The copy must hold every line from the one with "none -> cyan brick I4 level 1" through the end of the listing, word for word, and must hold no pictures.

─── Records

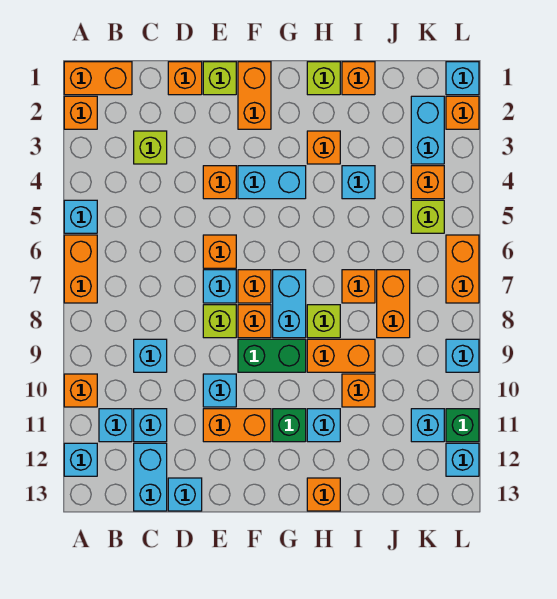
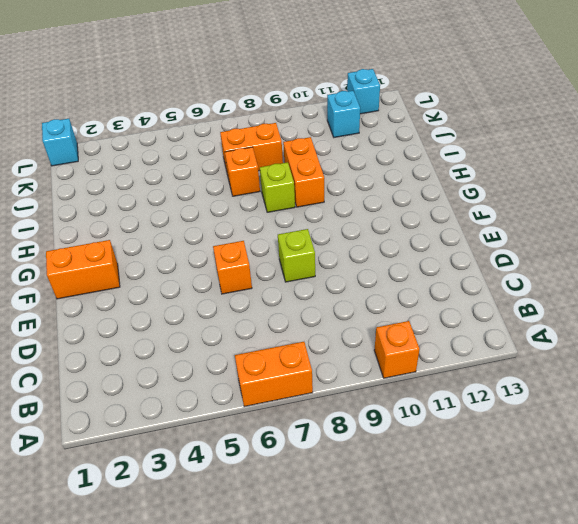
none -> orange brick A1:B1 level 1
none -> orange brick A2 level 1
none -> cyan brick A5 level 1
none -> cyan brick A12 level 1

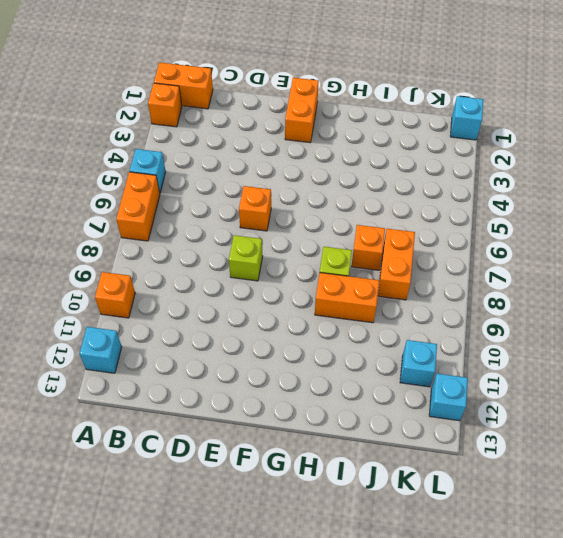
none -> cyan brick B11 level 1
none -> lime brick C3 level 1
none -> cyan brick C9 level 1
none -> cyan brick C11 level 1

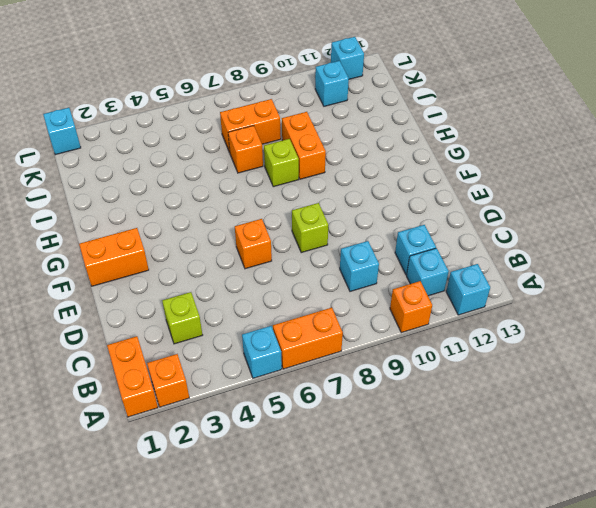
none -> cyan brick C12:C13 level 1
none -> orange brick D1 level 1
none -> cyan brick D13 level 1
none -> lime brick E1 level 1

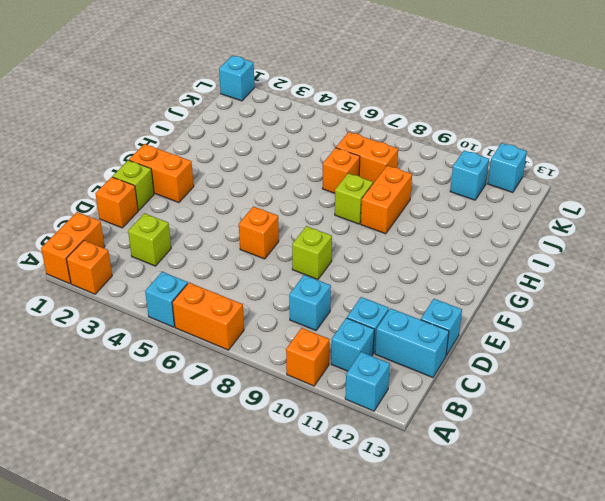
none -> orange brick E4 level 1
none -> cyan brick E7 level 1
none -> cyan brick E10 level 1
none -> orange brick E11:F11 level 1

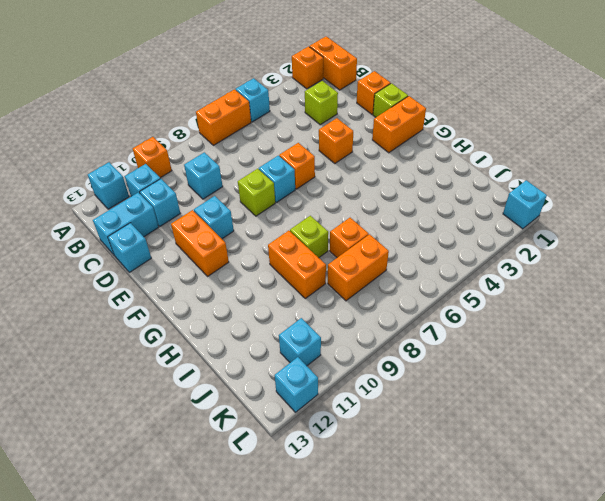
none -> cyan brick F4:G4 level 1
none -> orange brick F7 level 1
none -> orange brick F8 level 1
none -> green brick F9:G9 level 1

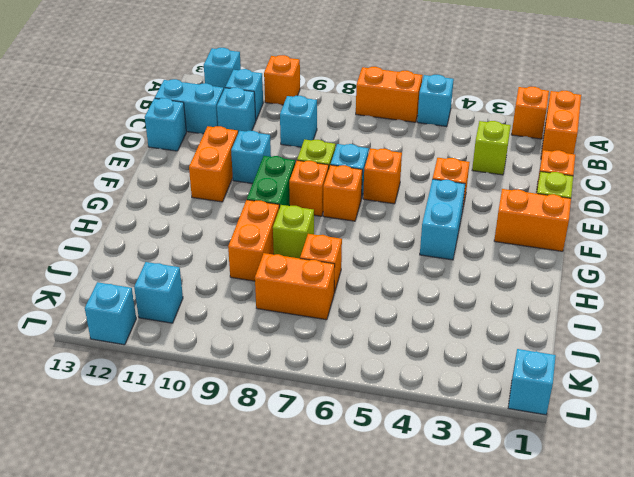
none -> cyan brick G7:G8 level 1
none -> green brick G11 level 1
none -> lime brick H1 level 1
none -> orange brick H3 level 1

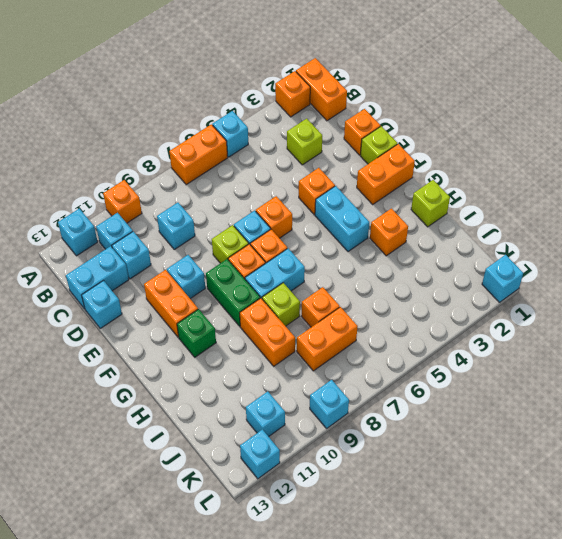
none -> cyan brick H11 level 1
none -> orange brick H13 level 1
none -> orange brick I1 level 1
none -> cyan brick I4 level 1

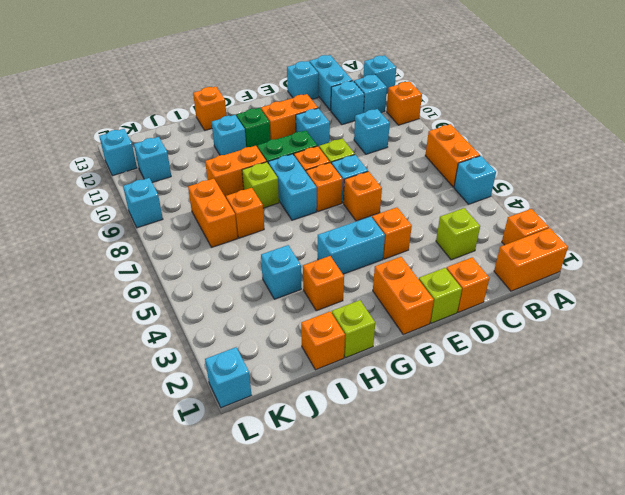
none -> orange brick I10 level 1
none -> cyan brick K2:K3 level 1
none -> orange brick K4 level 1
none -> lime brick K5 level 1

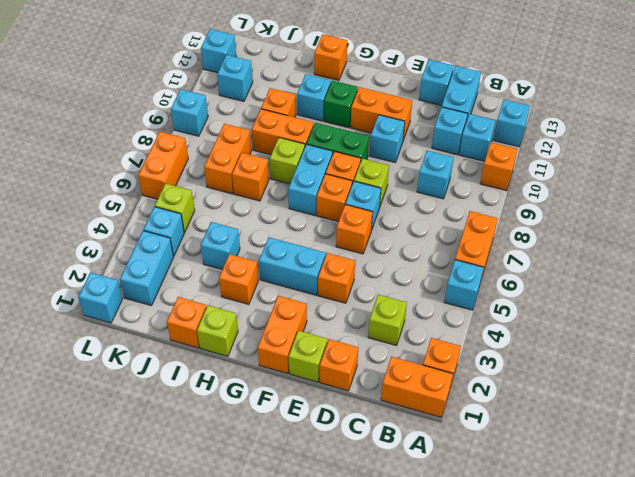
cyan brick K4 level 1 -> orange brick K4 level 1
none -> orange brick L2 level 1
none -> green brick L11 level 1

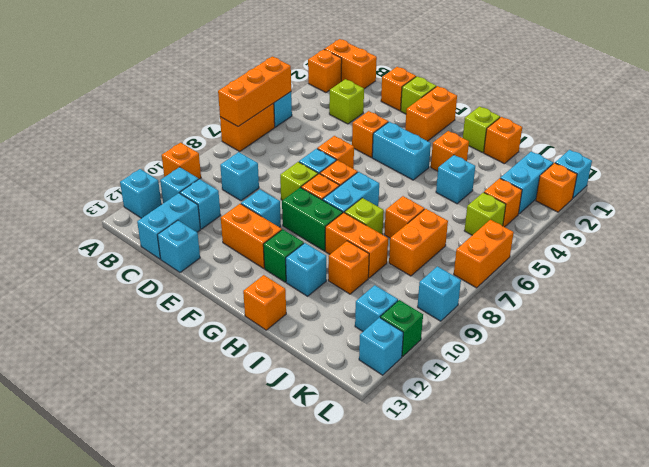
orange brick A5:A7 level 2 -> none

──────

■ **Solved exercise**:
none -> cyan brick I4 level 1

none -> orange brick I10 level 1
none -> cyan brick K2:K3 level 1
none -> orange brick K4 level 1
none -> lime brick K5 level 1

cyan brick K4 level 1 -> orange brick K4 level 1
none -> orange brick L2 level 1
none -> green brick L11 level 1

orange brick A5:A7 level 2 -> none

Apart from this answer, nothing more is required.